* _Exercise aim_
Below are several entries. Transcribe exactly those lines that fall from the one with "(393, 269) = (354, 311): none -> blue drum" through the one with "(135, 283) = (92, 259): none -> white plane", end lines included.

Top of Data listing

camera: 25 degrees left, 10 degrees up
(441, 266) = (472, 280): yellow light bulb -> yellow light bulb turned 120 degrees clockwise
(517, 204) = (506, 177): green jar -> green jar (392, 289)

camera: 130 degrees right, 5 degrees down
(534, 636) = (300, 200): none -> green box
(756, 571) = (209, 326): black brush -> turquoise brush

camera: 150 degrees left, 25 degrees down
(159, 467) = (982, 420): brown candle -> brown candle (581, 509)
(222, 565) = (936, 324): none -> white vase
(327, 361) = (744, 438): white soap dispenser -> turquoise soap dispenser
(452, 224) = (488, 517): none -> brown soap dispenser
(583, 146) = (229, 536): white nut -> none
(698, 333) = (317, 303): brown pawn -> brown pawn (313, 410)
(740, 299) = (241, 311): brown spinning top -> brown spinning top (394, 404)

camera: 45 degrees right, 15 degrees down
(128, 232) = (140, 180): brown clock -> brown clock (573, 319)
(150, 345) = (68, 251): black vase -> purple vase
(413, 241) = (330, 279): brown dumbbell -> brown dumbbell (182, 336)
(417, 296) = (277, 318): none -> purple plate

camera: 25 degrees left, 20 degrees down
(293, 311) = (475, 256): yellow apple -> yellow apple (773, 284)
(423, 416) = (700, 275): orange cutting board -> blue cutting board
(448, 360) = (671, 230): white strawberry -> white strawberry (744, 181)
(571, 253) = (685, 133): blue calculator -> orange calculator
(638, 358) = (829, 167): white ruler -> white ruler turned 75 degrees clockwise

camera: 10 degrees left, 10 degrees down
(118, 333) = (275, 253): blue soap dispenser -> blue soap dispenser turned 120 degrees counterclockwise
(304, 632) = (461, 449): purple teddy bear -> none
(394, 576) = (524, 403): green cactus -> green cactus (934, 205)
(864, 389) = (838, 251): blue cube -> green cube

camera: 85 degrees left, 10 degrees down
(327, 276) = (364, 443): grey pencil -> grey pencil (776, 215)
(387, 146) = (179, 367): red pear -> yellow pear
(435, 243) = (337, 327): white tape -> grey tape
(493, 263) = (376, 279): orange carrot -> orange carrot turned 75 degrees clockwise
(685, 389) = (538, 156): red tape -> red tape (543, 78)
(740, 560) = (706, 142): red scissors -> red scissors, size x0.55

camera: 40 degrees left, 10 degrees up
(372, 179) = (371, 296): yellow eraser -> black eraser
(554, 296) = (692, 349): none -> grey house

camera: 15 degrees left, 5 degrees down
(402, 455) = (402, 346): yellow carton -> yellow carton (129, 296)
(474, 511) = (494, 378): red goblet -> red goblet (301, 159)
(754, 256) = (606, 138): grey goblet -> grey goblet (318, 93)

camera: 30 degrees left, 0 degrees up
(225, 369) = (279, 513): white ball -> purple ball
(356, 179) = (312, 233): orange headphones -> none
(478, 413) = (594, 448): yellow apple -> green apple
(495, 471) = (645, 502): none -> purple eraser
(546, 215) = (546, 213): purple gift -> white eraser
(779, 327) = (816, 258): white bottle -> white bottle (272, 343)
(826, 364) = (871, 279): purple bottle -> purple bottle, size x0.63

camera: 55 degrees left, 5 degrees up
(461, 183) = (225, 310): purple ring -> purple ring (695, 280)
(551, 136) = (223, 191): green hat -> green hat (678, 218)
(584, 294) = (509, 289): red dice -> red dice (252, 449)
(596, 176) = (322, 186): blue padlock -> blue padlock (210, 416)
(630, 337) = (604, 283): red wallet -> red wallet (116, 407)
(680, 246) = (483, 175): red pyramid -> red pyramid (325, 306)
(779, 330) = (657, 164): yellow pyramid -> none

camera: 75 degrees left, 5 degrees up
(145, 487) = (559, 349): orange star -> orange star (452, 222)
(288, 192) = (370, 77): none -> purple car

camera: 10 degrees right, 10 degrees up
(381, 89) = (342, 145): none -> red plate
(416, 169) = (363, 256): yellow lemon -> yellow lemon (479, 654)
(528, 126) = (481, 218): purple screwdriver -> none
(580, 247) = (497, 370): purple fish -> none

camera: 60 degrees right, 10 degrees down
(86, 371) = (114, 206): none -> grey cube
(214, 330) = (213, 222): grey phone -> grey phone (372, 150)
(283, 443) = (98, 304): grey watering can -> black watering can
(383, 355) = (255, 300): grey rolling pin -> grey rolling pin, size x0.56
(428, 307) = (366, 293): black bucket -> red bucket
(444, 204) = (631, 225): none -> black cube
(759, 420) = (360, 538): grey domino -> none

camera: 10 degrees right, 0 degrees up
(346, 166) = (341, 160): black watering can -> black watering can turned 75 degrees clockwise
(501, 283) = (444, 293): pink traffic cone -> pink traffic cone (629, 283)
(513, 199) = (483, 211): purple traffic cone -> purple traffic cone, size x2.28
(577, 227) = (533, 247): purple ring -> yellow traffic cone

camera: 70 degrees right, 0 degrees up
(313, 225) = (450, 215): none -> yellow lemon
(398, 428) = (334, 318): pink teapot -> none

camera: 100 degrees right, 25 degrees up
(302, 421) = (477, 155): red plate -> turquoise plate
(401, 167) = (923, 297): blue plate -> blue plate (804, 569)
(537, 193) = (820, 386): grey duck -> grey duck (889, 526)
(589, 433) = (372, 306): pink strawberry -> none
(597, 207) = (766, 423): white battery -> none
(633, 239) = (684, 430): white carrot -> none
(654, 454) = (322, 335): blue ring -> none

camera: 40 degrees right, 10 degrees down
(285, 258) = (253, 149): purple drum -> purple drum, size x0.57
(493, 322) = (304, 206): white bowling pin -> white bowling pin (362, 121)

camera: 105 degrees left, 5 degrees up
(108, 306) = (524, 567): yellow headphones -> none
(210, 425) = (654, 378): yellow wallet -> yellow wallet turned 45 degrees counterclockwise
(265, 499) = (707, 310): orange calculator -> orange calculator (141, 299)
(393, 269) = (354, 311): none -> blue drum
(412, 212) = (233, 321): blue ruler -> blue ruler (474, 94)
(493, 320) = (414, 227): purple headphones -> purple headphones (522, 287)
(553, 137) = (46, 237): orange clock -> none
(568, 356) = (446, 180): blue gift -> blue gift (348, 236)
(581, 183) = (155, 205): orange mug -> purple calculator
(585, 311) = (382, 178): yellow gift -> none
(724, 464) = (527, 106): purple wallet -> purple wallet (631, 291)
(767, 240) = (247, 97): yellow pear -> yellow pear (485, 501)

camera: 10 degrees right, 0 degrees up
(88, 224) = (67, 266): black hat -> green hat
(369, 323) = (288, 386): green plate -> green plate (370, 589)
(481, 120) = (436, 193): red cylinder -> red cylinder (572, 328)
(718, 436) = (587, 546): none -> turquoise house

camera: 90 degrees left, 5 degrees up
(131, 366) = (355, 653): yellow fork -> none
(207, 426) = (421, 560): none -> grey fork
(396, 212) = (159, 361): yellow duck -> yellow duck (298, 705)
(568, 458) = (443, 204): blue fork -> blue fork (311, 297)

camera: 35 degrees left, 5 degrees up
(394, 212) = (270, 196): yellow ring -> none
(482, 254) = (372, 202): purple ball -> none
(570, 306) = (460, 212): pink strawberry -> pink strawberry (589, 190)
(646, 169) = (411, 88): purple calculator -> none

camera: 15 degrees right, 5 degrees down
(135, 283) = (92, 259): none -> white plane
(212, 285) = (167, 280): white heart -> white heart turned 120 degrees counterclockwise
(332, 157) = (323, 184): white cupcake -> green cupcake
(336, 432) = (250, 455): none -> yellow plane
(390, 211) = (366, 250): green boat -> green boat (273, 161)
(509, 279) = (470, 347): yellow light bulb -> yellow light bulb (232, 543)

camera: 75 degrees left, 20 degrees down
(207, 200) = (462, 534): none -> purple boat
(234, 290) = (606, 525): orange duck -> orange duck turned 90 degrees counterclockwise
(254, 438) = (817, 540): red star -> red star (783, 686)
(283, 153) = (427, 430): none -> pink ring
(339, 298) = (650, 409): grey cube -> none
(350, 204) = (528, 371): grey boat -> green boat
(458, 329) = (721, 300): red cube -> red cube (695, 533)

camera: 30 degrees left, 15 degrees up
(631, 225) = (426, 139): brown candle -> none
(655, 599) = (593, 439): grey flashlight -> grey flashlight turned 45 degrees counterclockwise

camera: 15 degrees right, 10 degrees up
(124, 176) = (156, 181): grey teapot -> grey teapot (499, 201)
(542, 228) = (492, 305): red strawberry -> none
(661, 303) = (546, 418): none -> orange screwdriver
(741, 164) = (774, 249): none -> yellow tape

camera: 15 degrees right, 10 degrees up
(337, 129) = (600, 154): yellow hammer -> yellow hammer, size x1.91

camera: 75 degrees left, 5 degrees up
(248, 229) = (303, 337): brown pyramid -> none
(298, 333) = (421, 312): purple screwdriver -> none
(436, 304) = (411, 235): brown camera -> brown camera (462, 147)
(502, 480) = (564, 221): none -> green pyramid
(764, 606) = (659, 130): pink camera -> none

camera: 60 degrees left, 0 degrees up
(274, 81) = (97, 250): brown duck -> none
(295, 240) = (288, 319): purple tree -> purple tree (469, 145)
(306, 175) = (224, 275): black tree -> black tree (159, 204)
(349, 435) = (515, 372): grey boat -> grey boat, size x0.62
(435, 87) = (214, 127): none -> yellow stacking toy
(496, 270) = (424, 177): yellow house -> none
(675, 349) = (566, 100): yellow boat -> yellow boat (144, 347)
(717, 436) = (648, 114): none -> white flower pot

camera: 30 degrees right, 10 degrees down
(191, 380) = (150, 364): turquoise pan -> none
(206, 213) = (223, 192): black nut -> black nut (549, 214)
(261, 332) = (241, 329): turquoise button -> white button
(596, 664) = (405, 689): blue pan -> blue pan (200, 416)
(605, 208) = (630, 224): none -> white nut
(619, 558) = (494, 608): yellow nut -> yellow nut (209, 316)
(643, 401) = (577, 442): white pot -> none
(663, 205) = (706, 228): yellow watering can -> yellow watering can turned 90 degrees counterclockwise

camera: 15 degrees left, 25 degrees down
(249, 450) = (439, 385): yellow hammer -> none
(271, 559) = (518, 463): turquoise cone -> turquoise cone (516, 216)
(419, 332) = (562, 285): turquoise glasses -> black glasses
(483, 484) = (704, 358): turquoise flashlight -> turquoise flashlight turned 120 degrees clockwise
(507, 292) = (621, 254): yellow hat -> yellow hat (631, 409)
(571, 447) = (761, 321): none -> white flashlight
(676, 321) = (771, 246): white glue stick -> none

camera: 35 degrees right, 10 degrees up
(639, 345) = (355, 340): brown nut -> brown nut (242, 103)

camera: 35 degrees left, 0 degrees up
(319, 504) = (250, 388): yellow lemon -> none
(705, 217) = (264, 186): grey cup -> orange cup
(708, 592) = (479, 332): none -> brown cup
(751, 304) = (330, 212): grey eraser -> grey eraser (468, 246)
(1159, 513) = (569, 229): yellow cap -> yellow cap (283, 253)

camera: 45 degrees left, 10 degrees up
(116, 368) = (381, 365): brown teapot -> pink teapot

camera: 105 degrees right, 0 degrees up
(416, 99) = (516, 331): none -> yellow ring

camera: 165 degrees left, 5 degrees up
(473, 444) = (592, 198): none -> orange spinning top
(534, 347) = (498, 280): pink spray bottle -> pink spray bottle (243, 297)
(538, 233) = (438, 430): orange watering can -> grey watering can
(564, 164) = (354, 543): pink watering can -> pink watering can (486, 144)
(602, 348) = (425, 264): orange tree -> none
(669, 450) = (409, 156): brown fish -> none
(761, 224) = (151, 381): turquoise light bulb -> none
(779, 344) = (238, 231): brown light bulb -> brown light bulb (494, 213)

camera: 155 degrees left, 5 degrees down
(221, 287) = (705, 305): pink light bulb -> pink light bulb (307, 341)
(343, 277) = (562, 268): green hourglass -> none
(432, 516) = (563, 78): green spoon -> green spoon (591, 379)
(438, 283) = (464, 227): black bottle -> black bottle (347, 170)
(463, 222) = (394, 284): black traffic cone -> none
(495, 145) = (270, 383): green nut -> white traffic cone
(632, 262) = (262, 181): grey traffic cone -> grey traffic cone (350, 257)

Bottom of Data listing

* _Written answer_
(393, 269) = (354, 311): none -> blue drum
(412, 212) = (233, 321): blue ruler -> blue ruler (474, 94)
(493, 320) = (414, 227): purple headphones -> purple headphones (522, 287)
(553, 137) = (46, 237): orange clock -> none
(568, 356) = (446, 180): blue gift -> blue gift (348, 236)
(581, 183) = (155, 205): orange mug -> purple calculator
(585, 311) = (382, 178): yellow gift -> none
(724, 464) = (527, 106): purple wallet -> purple wallet (631, 291)
(767, 240) = (247, 97): yellow pear -> yellow pear (485, 501)

camera: 10 degrees right, 0 degrees up
(88, 224) = (67, 266): black hat -> green hat
(369, 323) = (288, 386): green plate -> green plate (370, 589)
(481, 120) = (436, 193): red cylinder -> red cylinder (572, 328)
(718, 436) = (587, 546): none -> turquoise house

camera: 90 degrees left, 5 degrees up
(131, 366) = (355, 653): yellow fork -> none
(207, 426) = (421, 560): none -> grey fork
(396, 212) = (159, 361): yellow duck -> yellow duck (298, 705)
(568, 458) = (443, 204): blue fork -> blue fork (311, 297)

camera: 35 degrees left, 5 degrees up
(394, 212) = (270, 196): yellow ring -> none
(482, 254) = (372, 202): purple ball -> none
(570, 306) = (460, 212): pink strawberry -> pink strawberry (589, 190)
(646, 169) = (411, 88): purple calculator -> none

camera: 15 degrees right, 5 degrees down
(135, 283) = (92, 259): none -> white plane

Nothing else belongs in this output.